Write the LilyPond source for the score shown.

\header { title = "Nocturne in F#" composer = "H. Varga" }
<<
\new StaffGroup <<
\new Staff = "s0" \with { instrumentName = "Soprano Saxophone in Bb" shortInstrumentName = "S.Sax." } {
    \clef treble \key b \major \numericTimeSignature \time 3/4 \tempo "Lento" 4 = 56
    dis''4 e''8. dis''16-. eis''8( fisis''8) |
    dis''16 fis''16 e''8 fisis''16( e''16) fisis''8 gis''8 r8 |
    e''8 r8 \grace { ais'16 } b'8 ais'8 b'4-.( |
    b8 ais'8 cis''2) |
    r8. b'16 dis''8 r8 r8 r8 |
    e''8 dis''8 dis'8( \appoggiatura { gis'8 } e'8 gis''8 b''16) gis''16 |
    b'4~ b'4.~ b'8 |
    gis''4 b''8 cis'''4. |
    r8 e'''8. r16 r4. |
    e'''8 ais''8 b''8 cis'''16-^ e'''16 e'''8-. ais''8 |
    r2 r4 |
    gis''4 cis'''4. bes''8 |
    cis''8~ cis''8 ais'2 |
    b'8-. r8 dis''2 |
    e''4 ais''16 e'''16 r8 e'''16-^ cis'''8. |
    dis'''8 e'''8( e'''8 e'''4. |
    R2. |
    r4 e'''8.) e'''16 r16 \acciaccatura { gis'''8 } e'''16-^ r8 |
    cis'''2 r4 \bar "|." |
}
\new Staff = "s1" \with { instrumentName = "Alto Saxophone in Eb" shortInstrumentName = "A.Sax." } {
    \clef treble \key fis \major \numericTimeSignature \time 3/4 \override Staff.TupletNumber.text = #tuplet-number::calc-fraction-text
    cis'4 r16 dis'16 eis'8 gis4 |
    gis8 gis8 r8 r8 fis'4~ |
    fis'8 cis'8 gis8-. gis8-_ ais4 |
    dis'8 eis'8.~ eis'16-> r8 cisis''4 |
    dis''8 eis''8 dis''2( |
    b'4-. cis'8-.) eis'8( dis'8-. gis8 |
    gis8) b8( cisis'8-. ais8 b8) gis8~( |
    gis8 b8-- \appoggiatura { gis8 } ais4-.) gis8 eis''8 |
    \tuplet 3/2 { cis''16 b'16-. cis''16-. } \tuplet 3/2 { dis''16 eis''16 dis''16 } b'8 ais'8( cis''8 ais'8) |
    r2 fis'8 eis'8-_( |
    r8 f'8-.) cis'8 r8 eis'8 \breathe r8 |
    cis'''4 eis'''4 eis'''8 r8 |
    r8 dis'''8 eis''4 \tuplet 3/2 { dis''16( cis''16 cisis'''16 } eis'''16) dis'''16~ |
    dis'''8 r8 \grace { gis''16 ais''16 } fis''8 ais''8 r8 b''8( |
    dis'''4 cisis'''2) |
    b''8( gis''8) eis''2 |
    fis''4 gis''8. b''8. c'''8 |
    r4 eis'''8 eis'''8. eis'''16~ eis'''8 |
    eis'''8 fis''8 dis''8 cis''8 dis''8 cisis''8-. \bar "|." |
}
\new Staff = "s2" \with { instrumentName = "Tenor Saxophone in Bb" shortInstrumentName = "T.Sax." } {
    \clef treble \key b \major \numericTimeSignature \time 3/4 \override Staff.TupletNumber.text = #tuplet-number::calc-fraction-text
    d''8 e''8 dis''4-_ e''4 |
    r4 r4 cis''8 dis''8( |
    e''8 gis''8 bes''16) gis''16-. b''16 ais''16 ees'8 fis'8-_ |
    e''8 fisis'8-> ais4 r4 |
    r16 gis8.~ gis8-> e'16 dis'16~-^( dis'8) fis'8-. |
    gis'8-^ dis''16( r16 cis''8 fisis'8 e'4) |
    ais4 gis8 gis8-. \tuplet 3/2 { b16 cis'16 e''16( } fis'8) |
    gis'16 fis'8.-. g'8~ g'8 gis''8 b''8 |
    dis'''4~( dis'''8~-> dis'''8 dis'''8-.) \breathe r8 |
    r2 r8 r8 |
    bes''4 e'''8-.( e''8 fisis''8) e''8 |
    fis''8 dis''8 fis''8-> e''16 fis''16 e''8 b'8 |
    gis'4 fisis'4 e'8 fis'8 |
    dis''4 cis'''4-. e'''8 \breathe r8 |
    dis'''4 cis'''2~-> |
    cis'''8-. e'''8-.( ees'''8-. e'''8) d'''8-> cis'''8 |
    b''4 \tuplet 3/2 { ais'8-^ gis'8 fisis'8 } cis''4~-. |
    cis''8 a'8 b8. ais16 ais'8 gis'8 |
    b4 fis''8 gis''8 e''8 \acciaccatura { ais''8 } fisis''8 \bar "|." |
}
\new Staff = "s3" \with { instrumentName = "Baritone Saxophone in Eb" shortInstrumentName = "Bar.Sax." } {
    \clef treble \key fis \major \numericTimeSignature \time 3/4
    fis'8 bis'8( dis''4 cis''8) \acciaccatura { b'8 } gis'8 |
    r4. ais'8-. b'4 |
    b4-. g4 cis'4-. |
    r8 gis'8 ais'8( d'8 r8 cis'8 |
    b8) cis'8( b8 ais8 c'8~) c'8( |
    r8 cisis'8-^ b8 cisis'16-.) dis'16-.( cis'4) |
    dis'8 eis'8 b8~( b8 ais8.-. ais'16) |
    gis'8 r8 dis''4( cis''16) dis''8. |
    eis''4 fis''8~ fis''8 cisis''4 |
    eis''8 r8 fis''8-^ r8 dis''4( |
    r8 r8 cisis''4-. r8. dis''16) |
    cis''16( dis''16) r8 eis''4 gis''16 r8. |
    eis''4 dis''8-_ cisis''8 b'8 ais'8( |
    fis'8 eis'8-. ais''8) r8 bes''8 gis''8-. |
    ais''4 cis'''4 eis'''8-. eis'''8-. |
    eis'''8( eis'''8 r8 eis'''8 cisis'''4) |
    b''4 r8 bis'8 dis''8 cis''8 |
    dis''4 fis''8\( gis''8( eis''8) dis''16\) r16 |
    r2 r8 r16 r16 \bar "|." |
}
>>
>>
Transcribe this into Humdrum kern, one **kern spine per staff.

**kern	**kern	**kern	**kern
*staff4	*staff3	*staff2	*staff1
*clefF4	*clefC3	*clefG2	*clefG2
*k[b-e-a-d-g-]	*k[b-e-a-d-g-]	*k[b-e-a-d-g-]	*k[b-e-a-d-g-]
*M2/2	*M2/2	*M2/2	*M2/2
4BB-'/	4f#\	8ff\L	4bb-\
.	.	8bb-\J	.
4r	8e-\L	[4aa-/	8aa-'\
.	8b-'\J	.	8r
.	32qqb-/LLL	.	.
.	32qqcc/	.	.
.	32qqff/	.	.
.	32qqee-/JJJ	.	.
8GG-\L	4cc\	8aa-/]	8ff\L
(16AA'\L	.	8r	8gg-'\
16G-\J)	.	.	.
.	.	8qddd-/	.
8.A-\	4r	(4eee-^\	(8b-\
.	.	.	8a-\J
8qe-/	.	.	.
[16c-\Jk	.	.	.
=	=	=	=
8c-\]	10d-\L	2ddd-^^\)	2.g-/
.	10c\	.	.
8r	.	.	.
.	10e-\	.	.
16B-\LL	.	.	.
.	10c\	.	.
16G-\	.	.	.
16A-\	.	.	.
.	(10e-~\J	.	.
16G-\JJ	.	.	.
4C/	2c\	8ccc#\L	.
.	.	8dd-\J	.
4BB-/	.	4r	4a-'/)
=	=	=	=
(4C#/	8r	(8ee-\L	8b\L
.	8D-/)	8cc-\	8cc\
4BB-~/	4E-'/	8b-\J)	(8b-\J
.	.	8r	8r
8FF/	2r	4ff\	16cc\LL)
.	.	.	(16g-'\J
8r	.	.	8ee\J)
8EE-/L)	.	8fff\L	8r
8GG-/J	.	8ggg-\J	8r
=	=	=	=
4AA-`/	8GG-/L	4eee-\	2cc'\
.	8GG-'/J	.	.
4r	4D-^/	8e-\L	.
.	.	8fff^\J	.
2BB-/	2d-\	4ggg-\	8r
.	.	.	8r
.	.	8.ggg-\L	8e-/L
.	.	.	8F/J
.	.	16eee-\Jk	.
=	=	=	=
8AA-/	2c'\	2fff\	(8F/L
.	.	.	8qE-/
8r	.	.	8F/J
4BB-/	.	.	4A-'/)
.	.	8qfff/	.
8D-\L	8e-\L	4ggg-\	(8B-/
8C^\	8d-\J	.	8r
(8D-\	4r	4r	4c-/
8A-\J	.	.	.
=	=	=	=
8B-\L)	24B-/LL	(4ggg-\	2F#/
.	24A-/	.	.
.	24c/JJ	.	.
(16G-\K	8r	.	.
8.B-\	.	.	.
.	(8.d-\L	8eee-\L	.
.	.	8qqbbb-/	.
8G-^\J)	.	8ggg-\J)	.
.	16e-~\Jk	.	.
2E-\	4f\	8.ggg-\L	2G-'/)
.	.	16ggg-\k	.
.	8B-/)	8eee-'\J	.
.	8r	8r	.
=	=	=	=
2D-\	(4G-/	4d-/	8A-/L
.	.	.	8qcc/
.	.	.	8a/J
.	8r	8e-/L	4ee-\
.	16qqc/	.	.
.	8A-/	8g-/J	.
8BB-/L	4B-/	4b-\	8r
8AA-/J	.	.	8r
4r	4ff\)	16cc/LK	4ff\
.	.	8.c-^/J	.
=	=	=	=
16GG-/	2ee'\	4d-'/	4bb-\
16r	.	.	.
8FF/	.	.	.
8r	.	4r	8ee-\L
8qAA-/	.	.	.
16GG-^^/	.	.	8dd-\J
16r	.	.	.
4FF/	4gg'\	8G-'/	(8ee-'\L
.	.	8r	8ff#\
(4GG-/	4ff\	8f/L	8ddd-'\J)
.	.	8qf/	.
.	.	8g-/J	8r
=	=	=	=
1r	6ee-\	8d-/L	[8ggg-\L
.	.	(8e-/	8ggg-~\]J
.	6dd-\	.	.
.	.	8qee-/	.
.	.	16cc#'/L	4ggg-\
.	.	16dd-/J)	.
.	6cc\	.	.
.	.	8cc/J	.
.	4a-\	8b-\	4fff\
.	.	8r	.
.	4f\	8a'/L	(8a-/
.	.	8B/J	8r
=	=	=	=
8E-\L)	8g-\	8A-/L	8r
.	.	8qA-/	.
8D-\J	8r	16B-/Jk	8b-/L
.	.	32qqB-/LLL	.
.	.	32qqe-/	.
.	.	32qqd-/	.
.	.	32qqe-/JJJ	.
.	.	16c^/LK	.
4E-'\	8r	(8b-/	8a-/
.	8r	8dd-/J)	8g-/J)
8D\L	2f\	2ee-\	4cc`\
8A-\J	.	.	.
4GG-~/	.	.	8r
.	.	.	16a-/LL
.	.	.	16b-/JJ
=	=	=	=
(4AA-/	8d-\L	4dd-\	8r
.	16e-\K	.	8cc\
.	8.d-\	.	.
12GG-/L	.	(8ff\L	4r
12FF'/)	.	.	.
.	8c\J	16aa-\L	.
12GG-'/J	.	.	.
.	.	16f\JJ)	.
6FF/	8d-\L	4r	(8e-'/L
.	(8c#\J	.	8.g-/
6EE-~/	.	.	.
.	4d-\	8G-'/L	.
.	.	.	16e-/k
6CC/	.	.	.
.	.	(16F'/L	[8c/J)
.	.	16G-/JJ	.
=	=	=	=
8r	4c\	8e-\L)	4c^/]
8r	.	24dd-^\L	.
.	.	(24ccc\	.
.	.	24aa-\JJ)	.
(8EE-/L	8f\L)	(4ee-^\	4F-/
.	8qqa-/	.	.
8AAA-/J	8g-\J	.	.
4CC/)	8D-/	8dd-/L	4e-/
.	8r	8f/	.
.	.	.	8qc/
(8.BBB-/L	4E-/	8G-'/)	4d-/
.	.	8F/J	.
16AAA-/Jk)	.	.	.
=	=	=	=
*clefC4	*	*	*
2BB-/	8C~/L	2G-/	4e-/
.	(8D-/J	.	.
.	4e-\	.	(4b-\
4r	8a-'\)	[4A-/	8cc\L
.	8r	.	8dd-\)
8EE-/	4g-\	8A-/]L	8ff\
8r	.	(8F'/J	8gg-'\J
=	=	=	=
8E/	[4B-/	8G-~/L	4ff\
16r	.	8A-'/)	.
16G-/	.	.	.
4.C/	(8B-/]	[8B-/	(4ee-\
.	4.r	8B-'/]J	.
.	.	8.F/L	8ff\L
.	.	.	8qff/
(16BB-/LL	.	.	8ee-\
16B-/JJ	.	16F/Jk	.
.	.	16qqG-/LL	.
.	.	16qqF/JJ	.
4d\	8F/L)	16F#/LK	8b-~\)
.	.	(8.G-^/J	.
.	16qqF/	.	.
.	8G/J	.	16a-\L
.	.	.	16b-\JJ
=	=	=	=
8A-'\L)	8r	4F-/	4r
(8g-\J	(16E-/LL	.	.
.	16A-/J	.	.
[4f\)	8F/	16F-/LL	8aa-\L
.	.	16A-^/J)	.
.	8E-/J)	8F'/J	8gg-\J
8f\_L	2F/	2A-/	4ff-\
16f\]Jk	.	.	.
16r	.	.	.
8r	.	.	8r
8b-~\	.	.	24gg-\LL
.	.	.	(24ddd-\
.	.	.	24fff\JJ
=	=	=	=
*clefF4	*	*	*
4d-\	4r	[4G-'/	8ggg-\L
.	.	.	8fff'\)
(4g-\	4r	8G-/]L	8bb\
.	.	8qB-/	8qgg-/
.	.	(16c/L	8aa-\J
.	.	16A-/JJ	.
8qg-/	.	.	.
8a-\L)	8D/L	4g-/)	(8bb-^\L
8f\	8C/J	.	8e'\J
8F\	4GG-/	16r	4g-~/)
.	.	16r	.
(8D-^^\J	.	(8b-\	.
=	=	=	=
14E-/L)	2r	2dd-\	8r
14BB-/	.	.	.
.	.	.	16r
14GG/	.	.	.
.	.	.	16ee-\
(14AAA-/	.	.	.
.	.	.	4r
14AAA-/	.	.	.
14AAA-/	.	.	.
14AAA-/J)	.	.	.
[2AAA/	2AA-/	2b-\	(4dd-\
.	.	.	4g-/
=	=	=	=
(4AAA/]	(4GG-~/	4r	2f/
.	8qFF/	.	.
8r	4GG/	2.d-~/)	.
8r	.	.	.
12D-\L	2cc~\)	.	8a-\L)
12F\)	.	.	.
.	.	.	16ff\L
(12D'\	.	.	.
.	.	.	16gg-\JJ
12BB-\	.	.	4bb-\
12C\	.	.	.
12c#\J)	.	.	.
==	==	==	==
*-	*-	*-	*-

--*--

▶ WRITTEN TASK: Please list every line in the listing that contains the string "kern". Case counts.

▶ FINISHED TASK:
Transcribe this into Humdrum kern, one **kern spine per staff.
**kern	**kern	**kern	**kern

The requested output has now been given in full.